---------- DATA EXCERPT
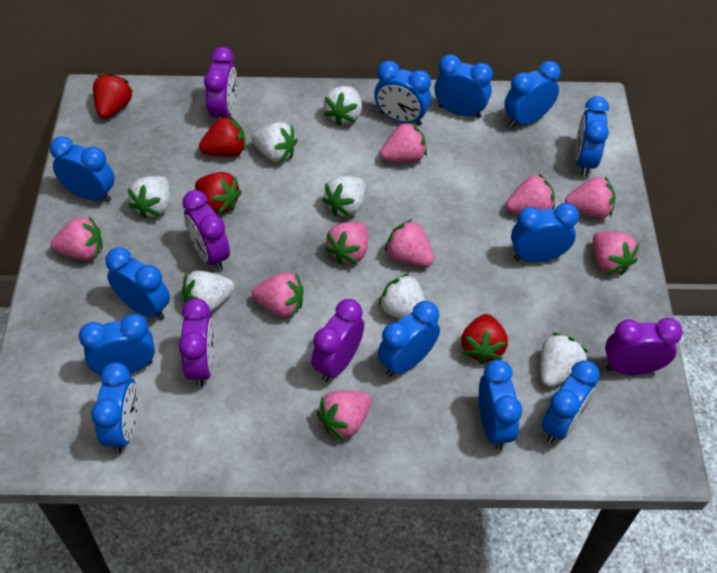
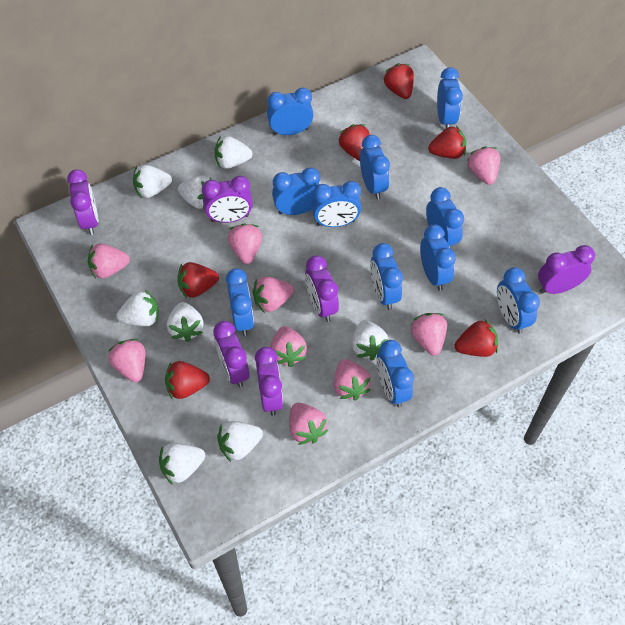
blue clock: 12 -> 11
purple clock: 5 -> 6
red strawberry: 4 -> 6
white strawberry: 7 -> 8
--------------------
Once you have counted the lines above containing the word "strawberry", state that number and nothing more.

2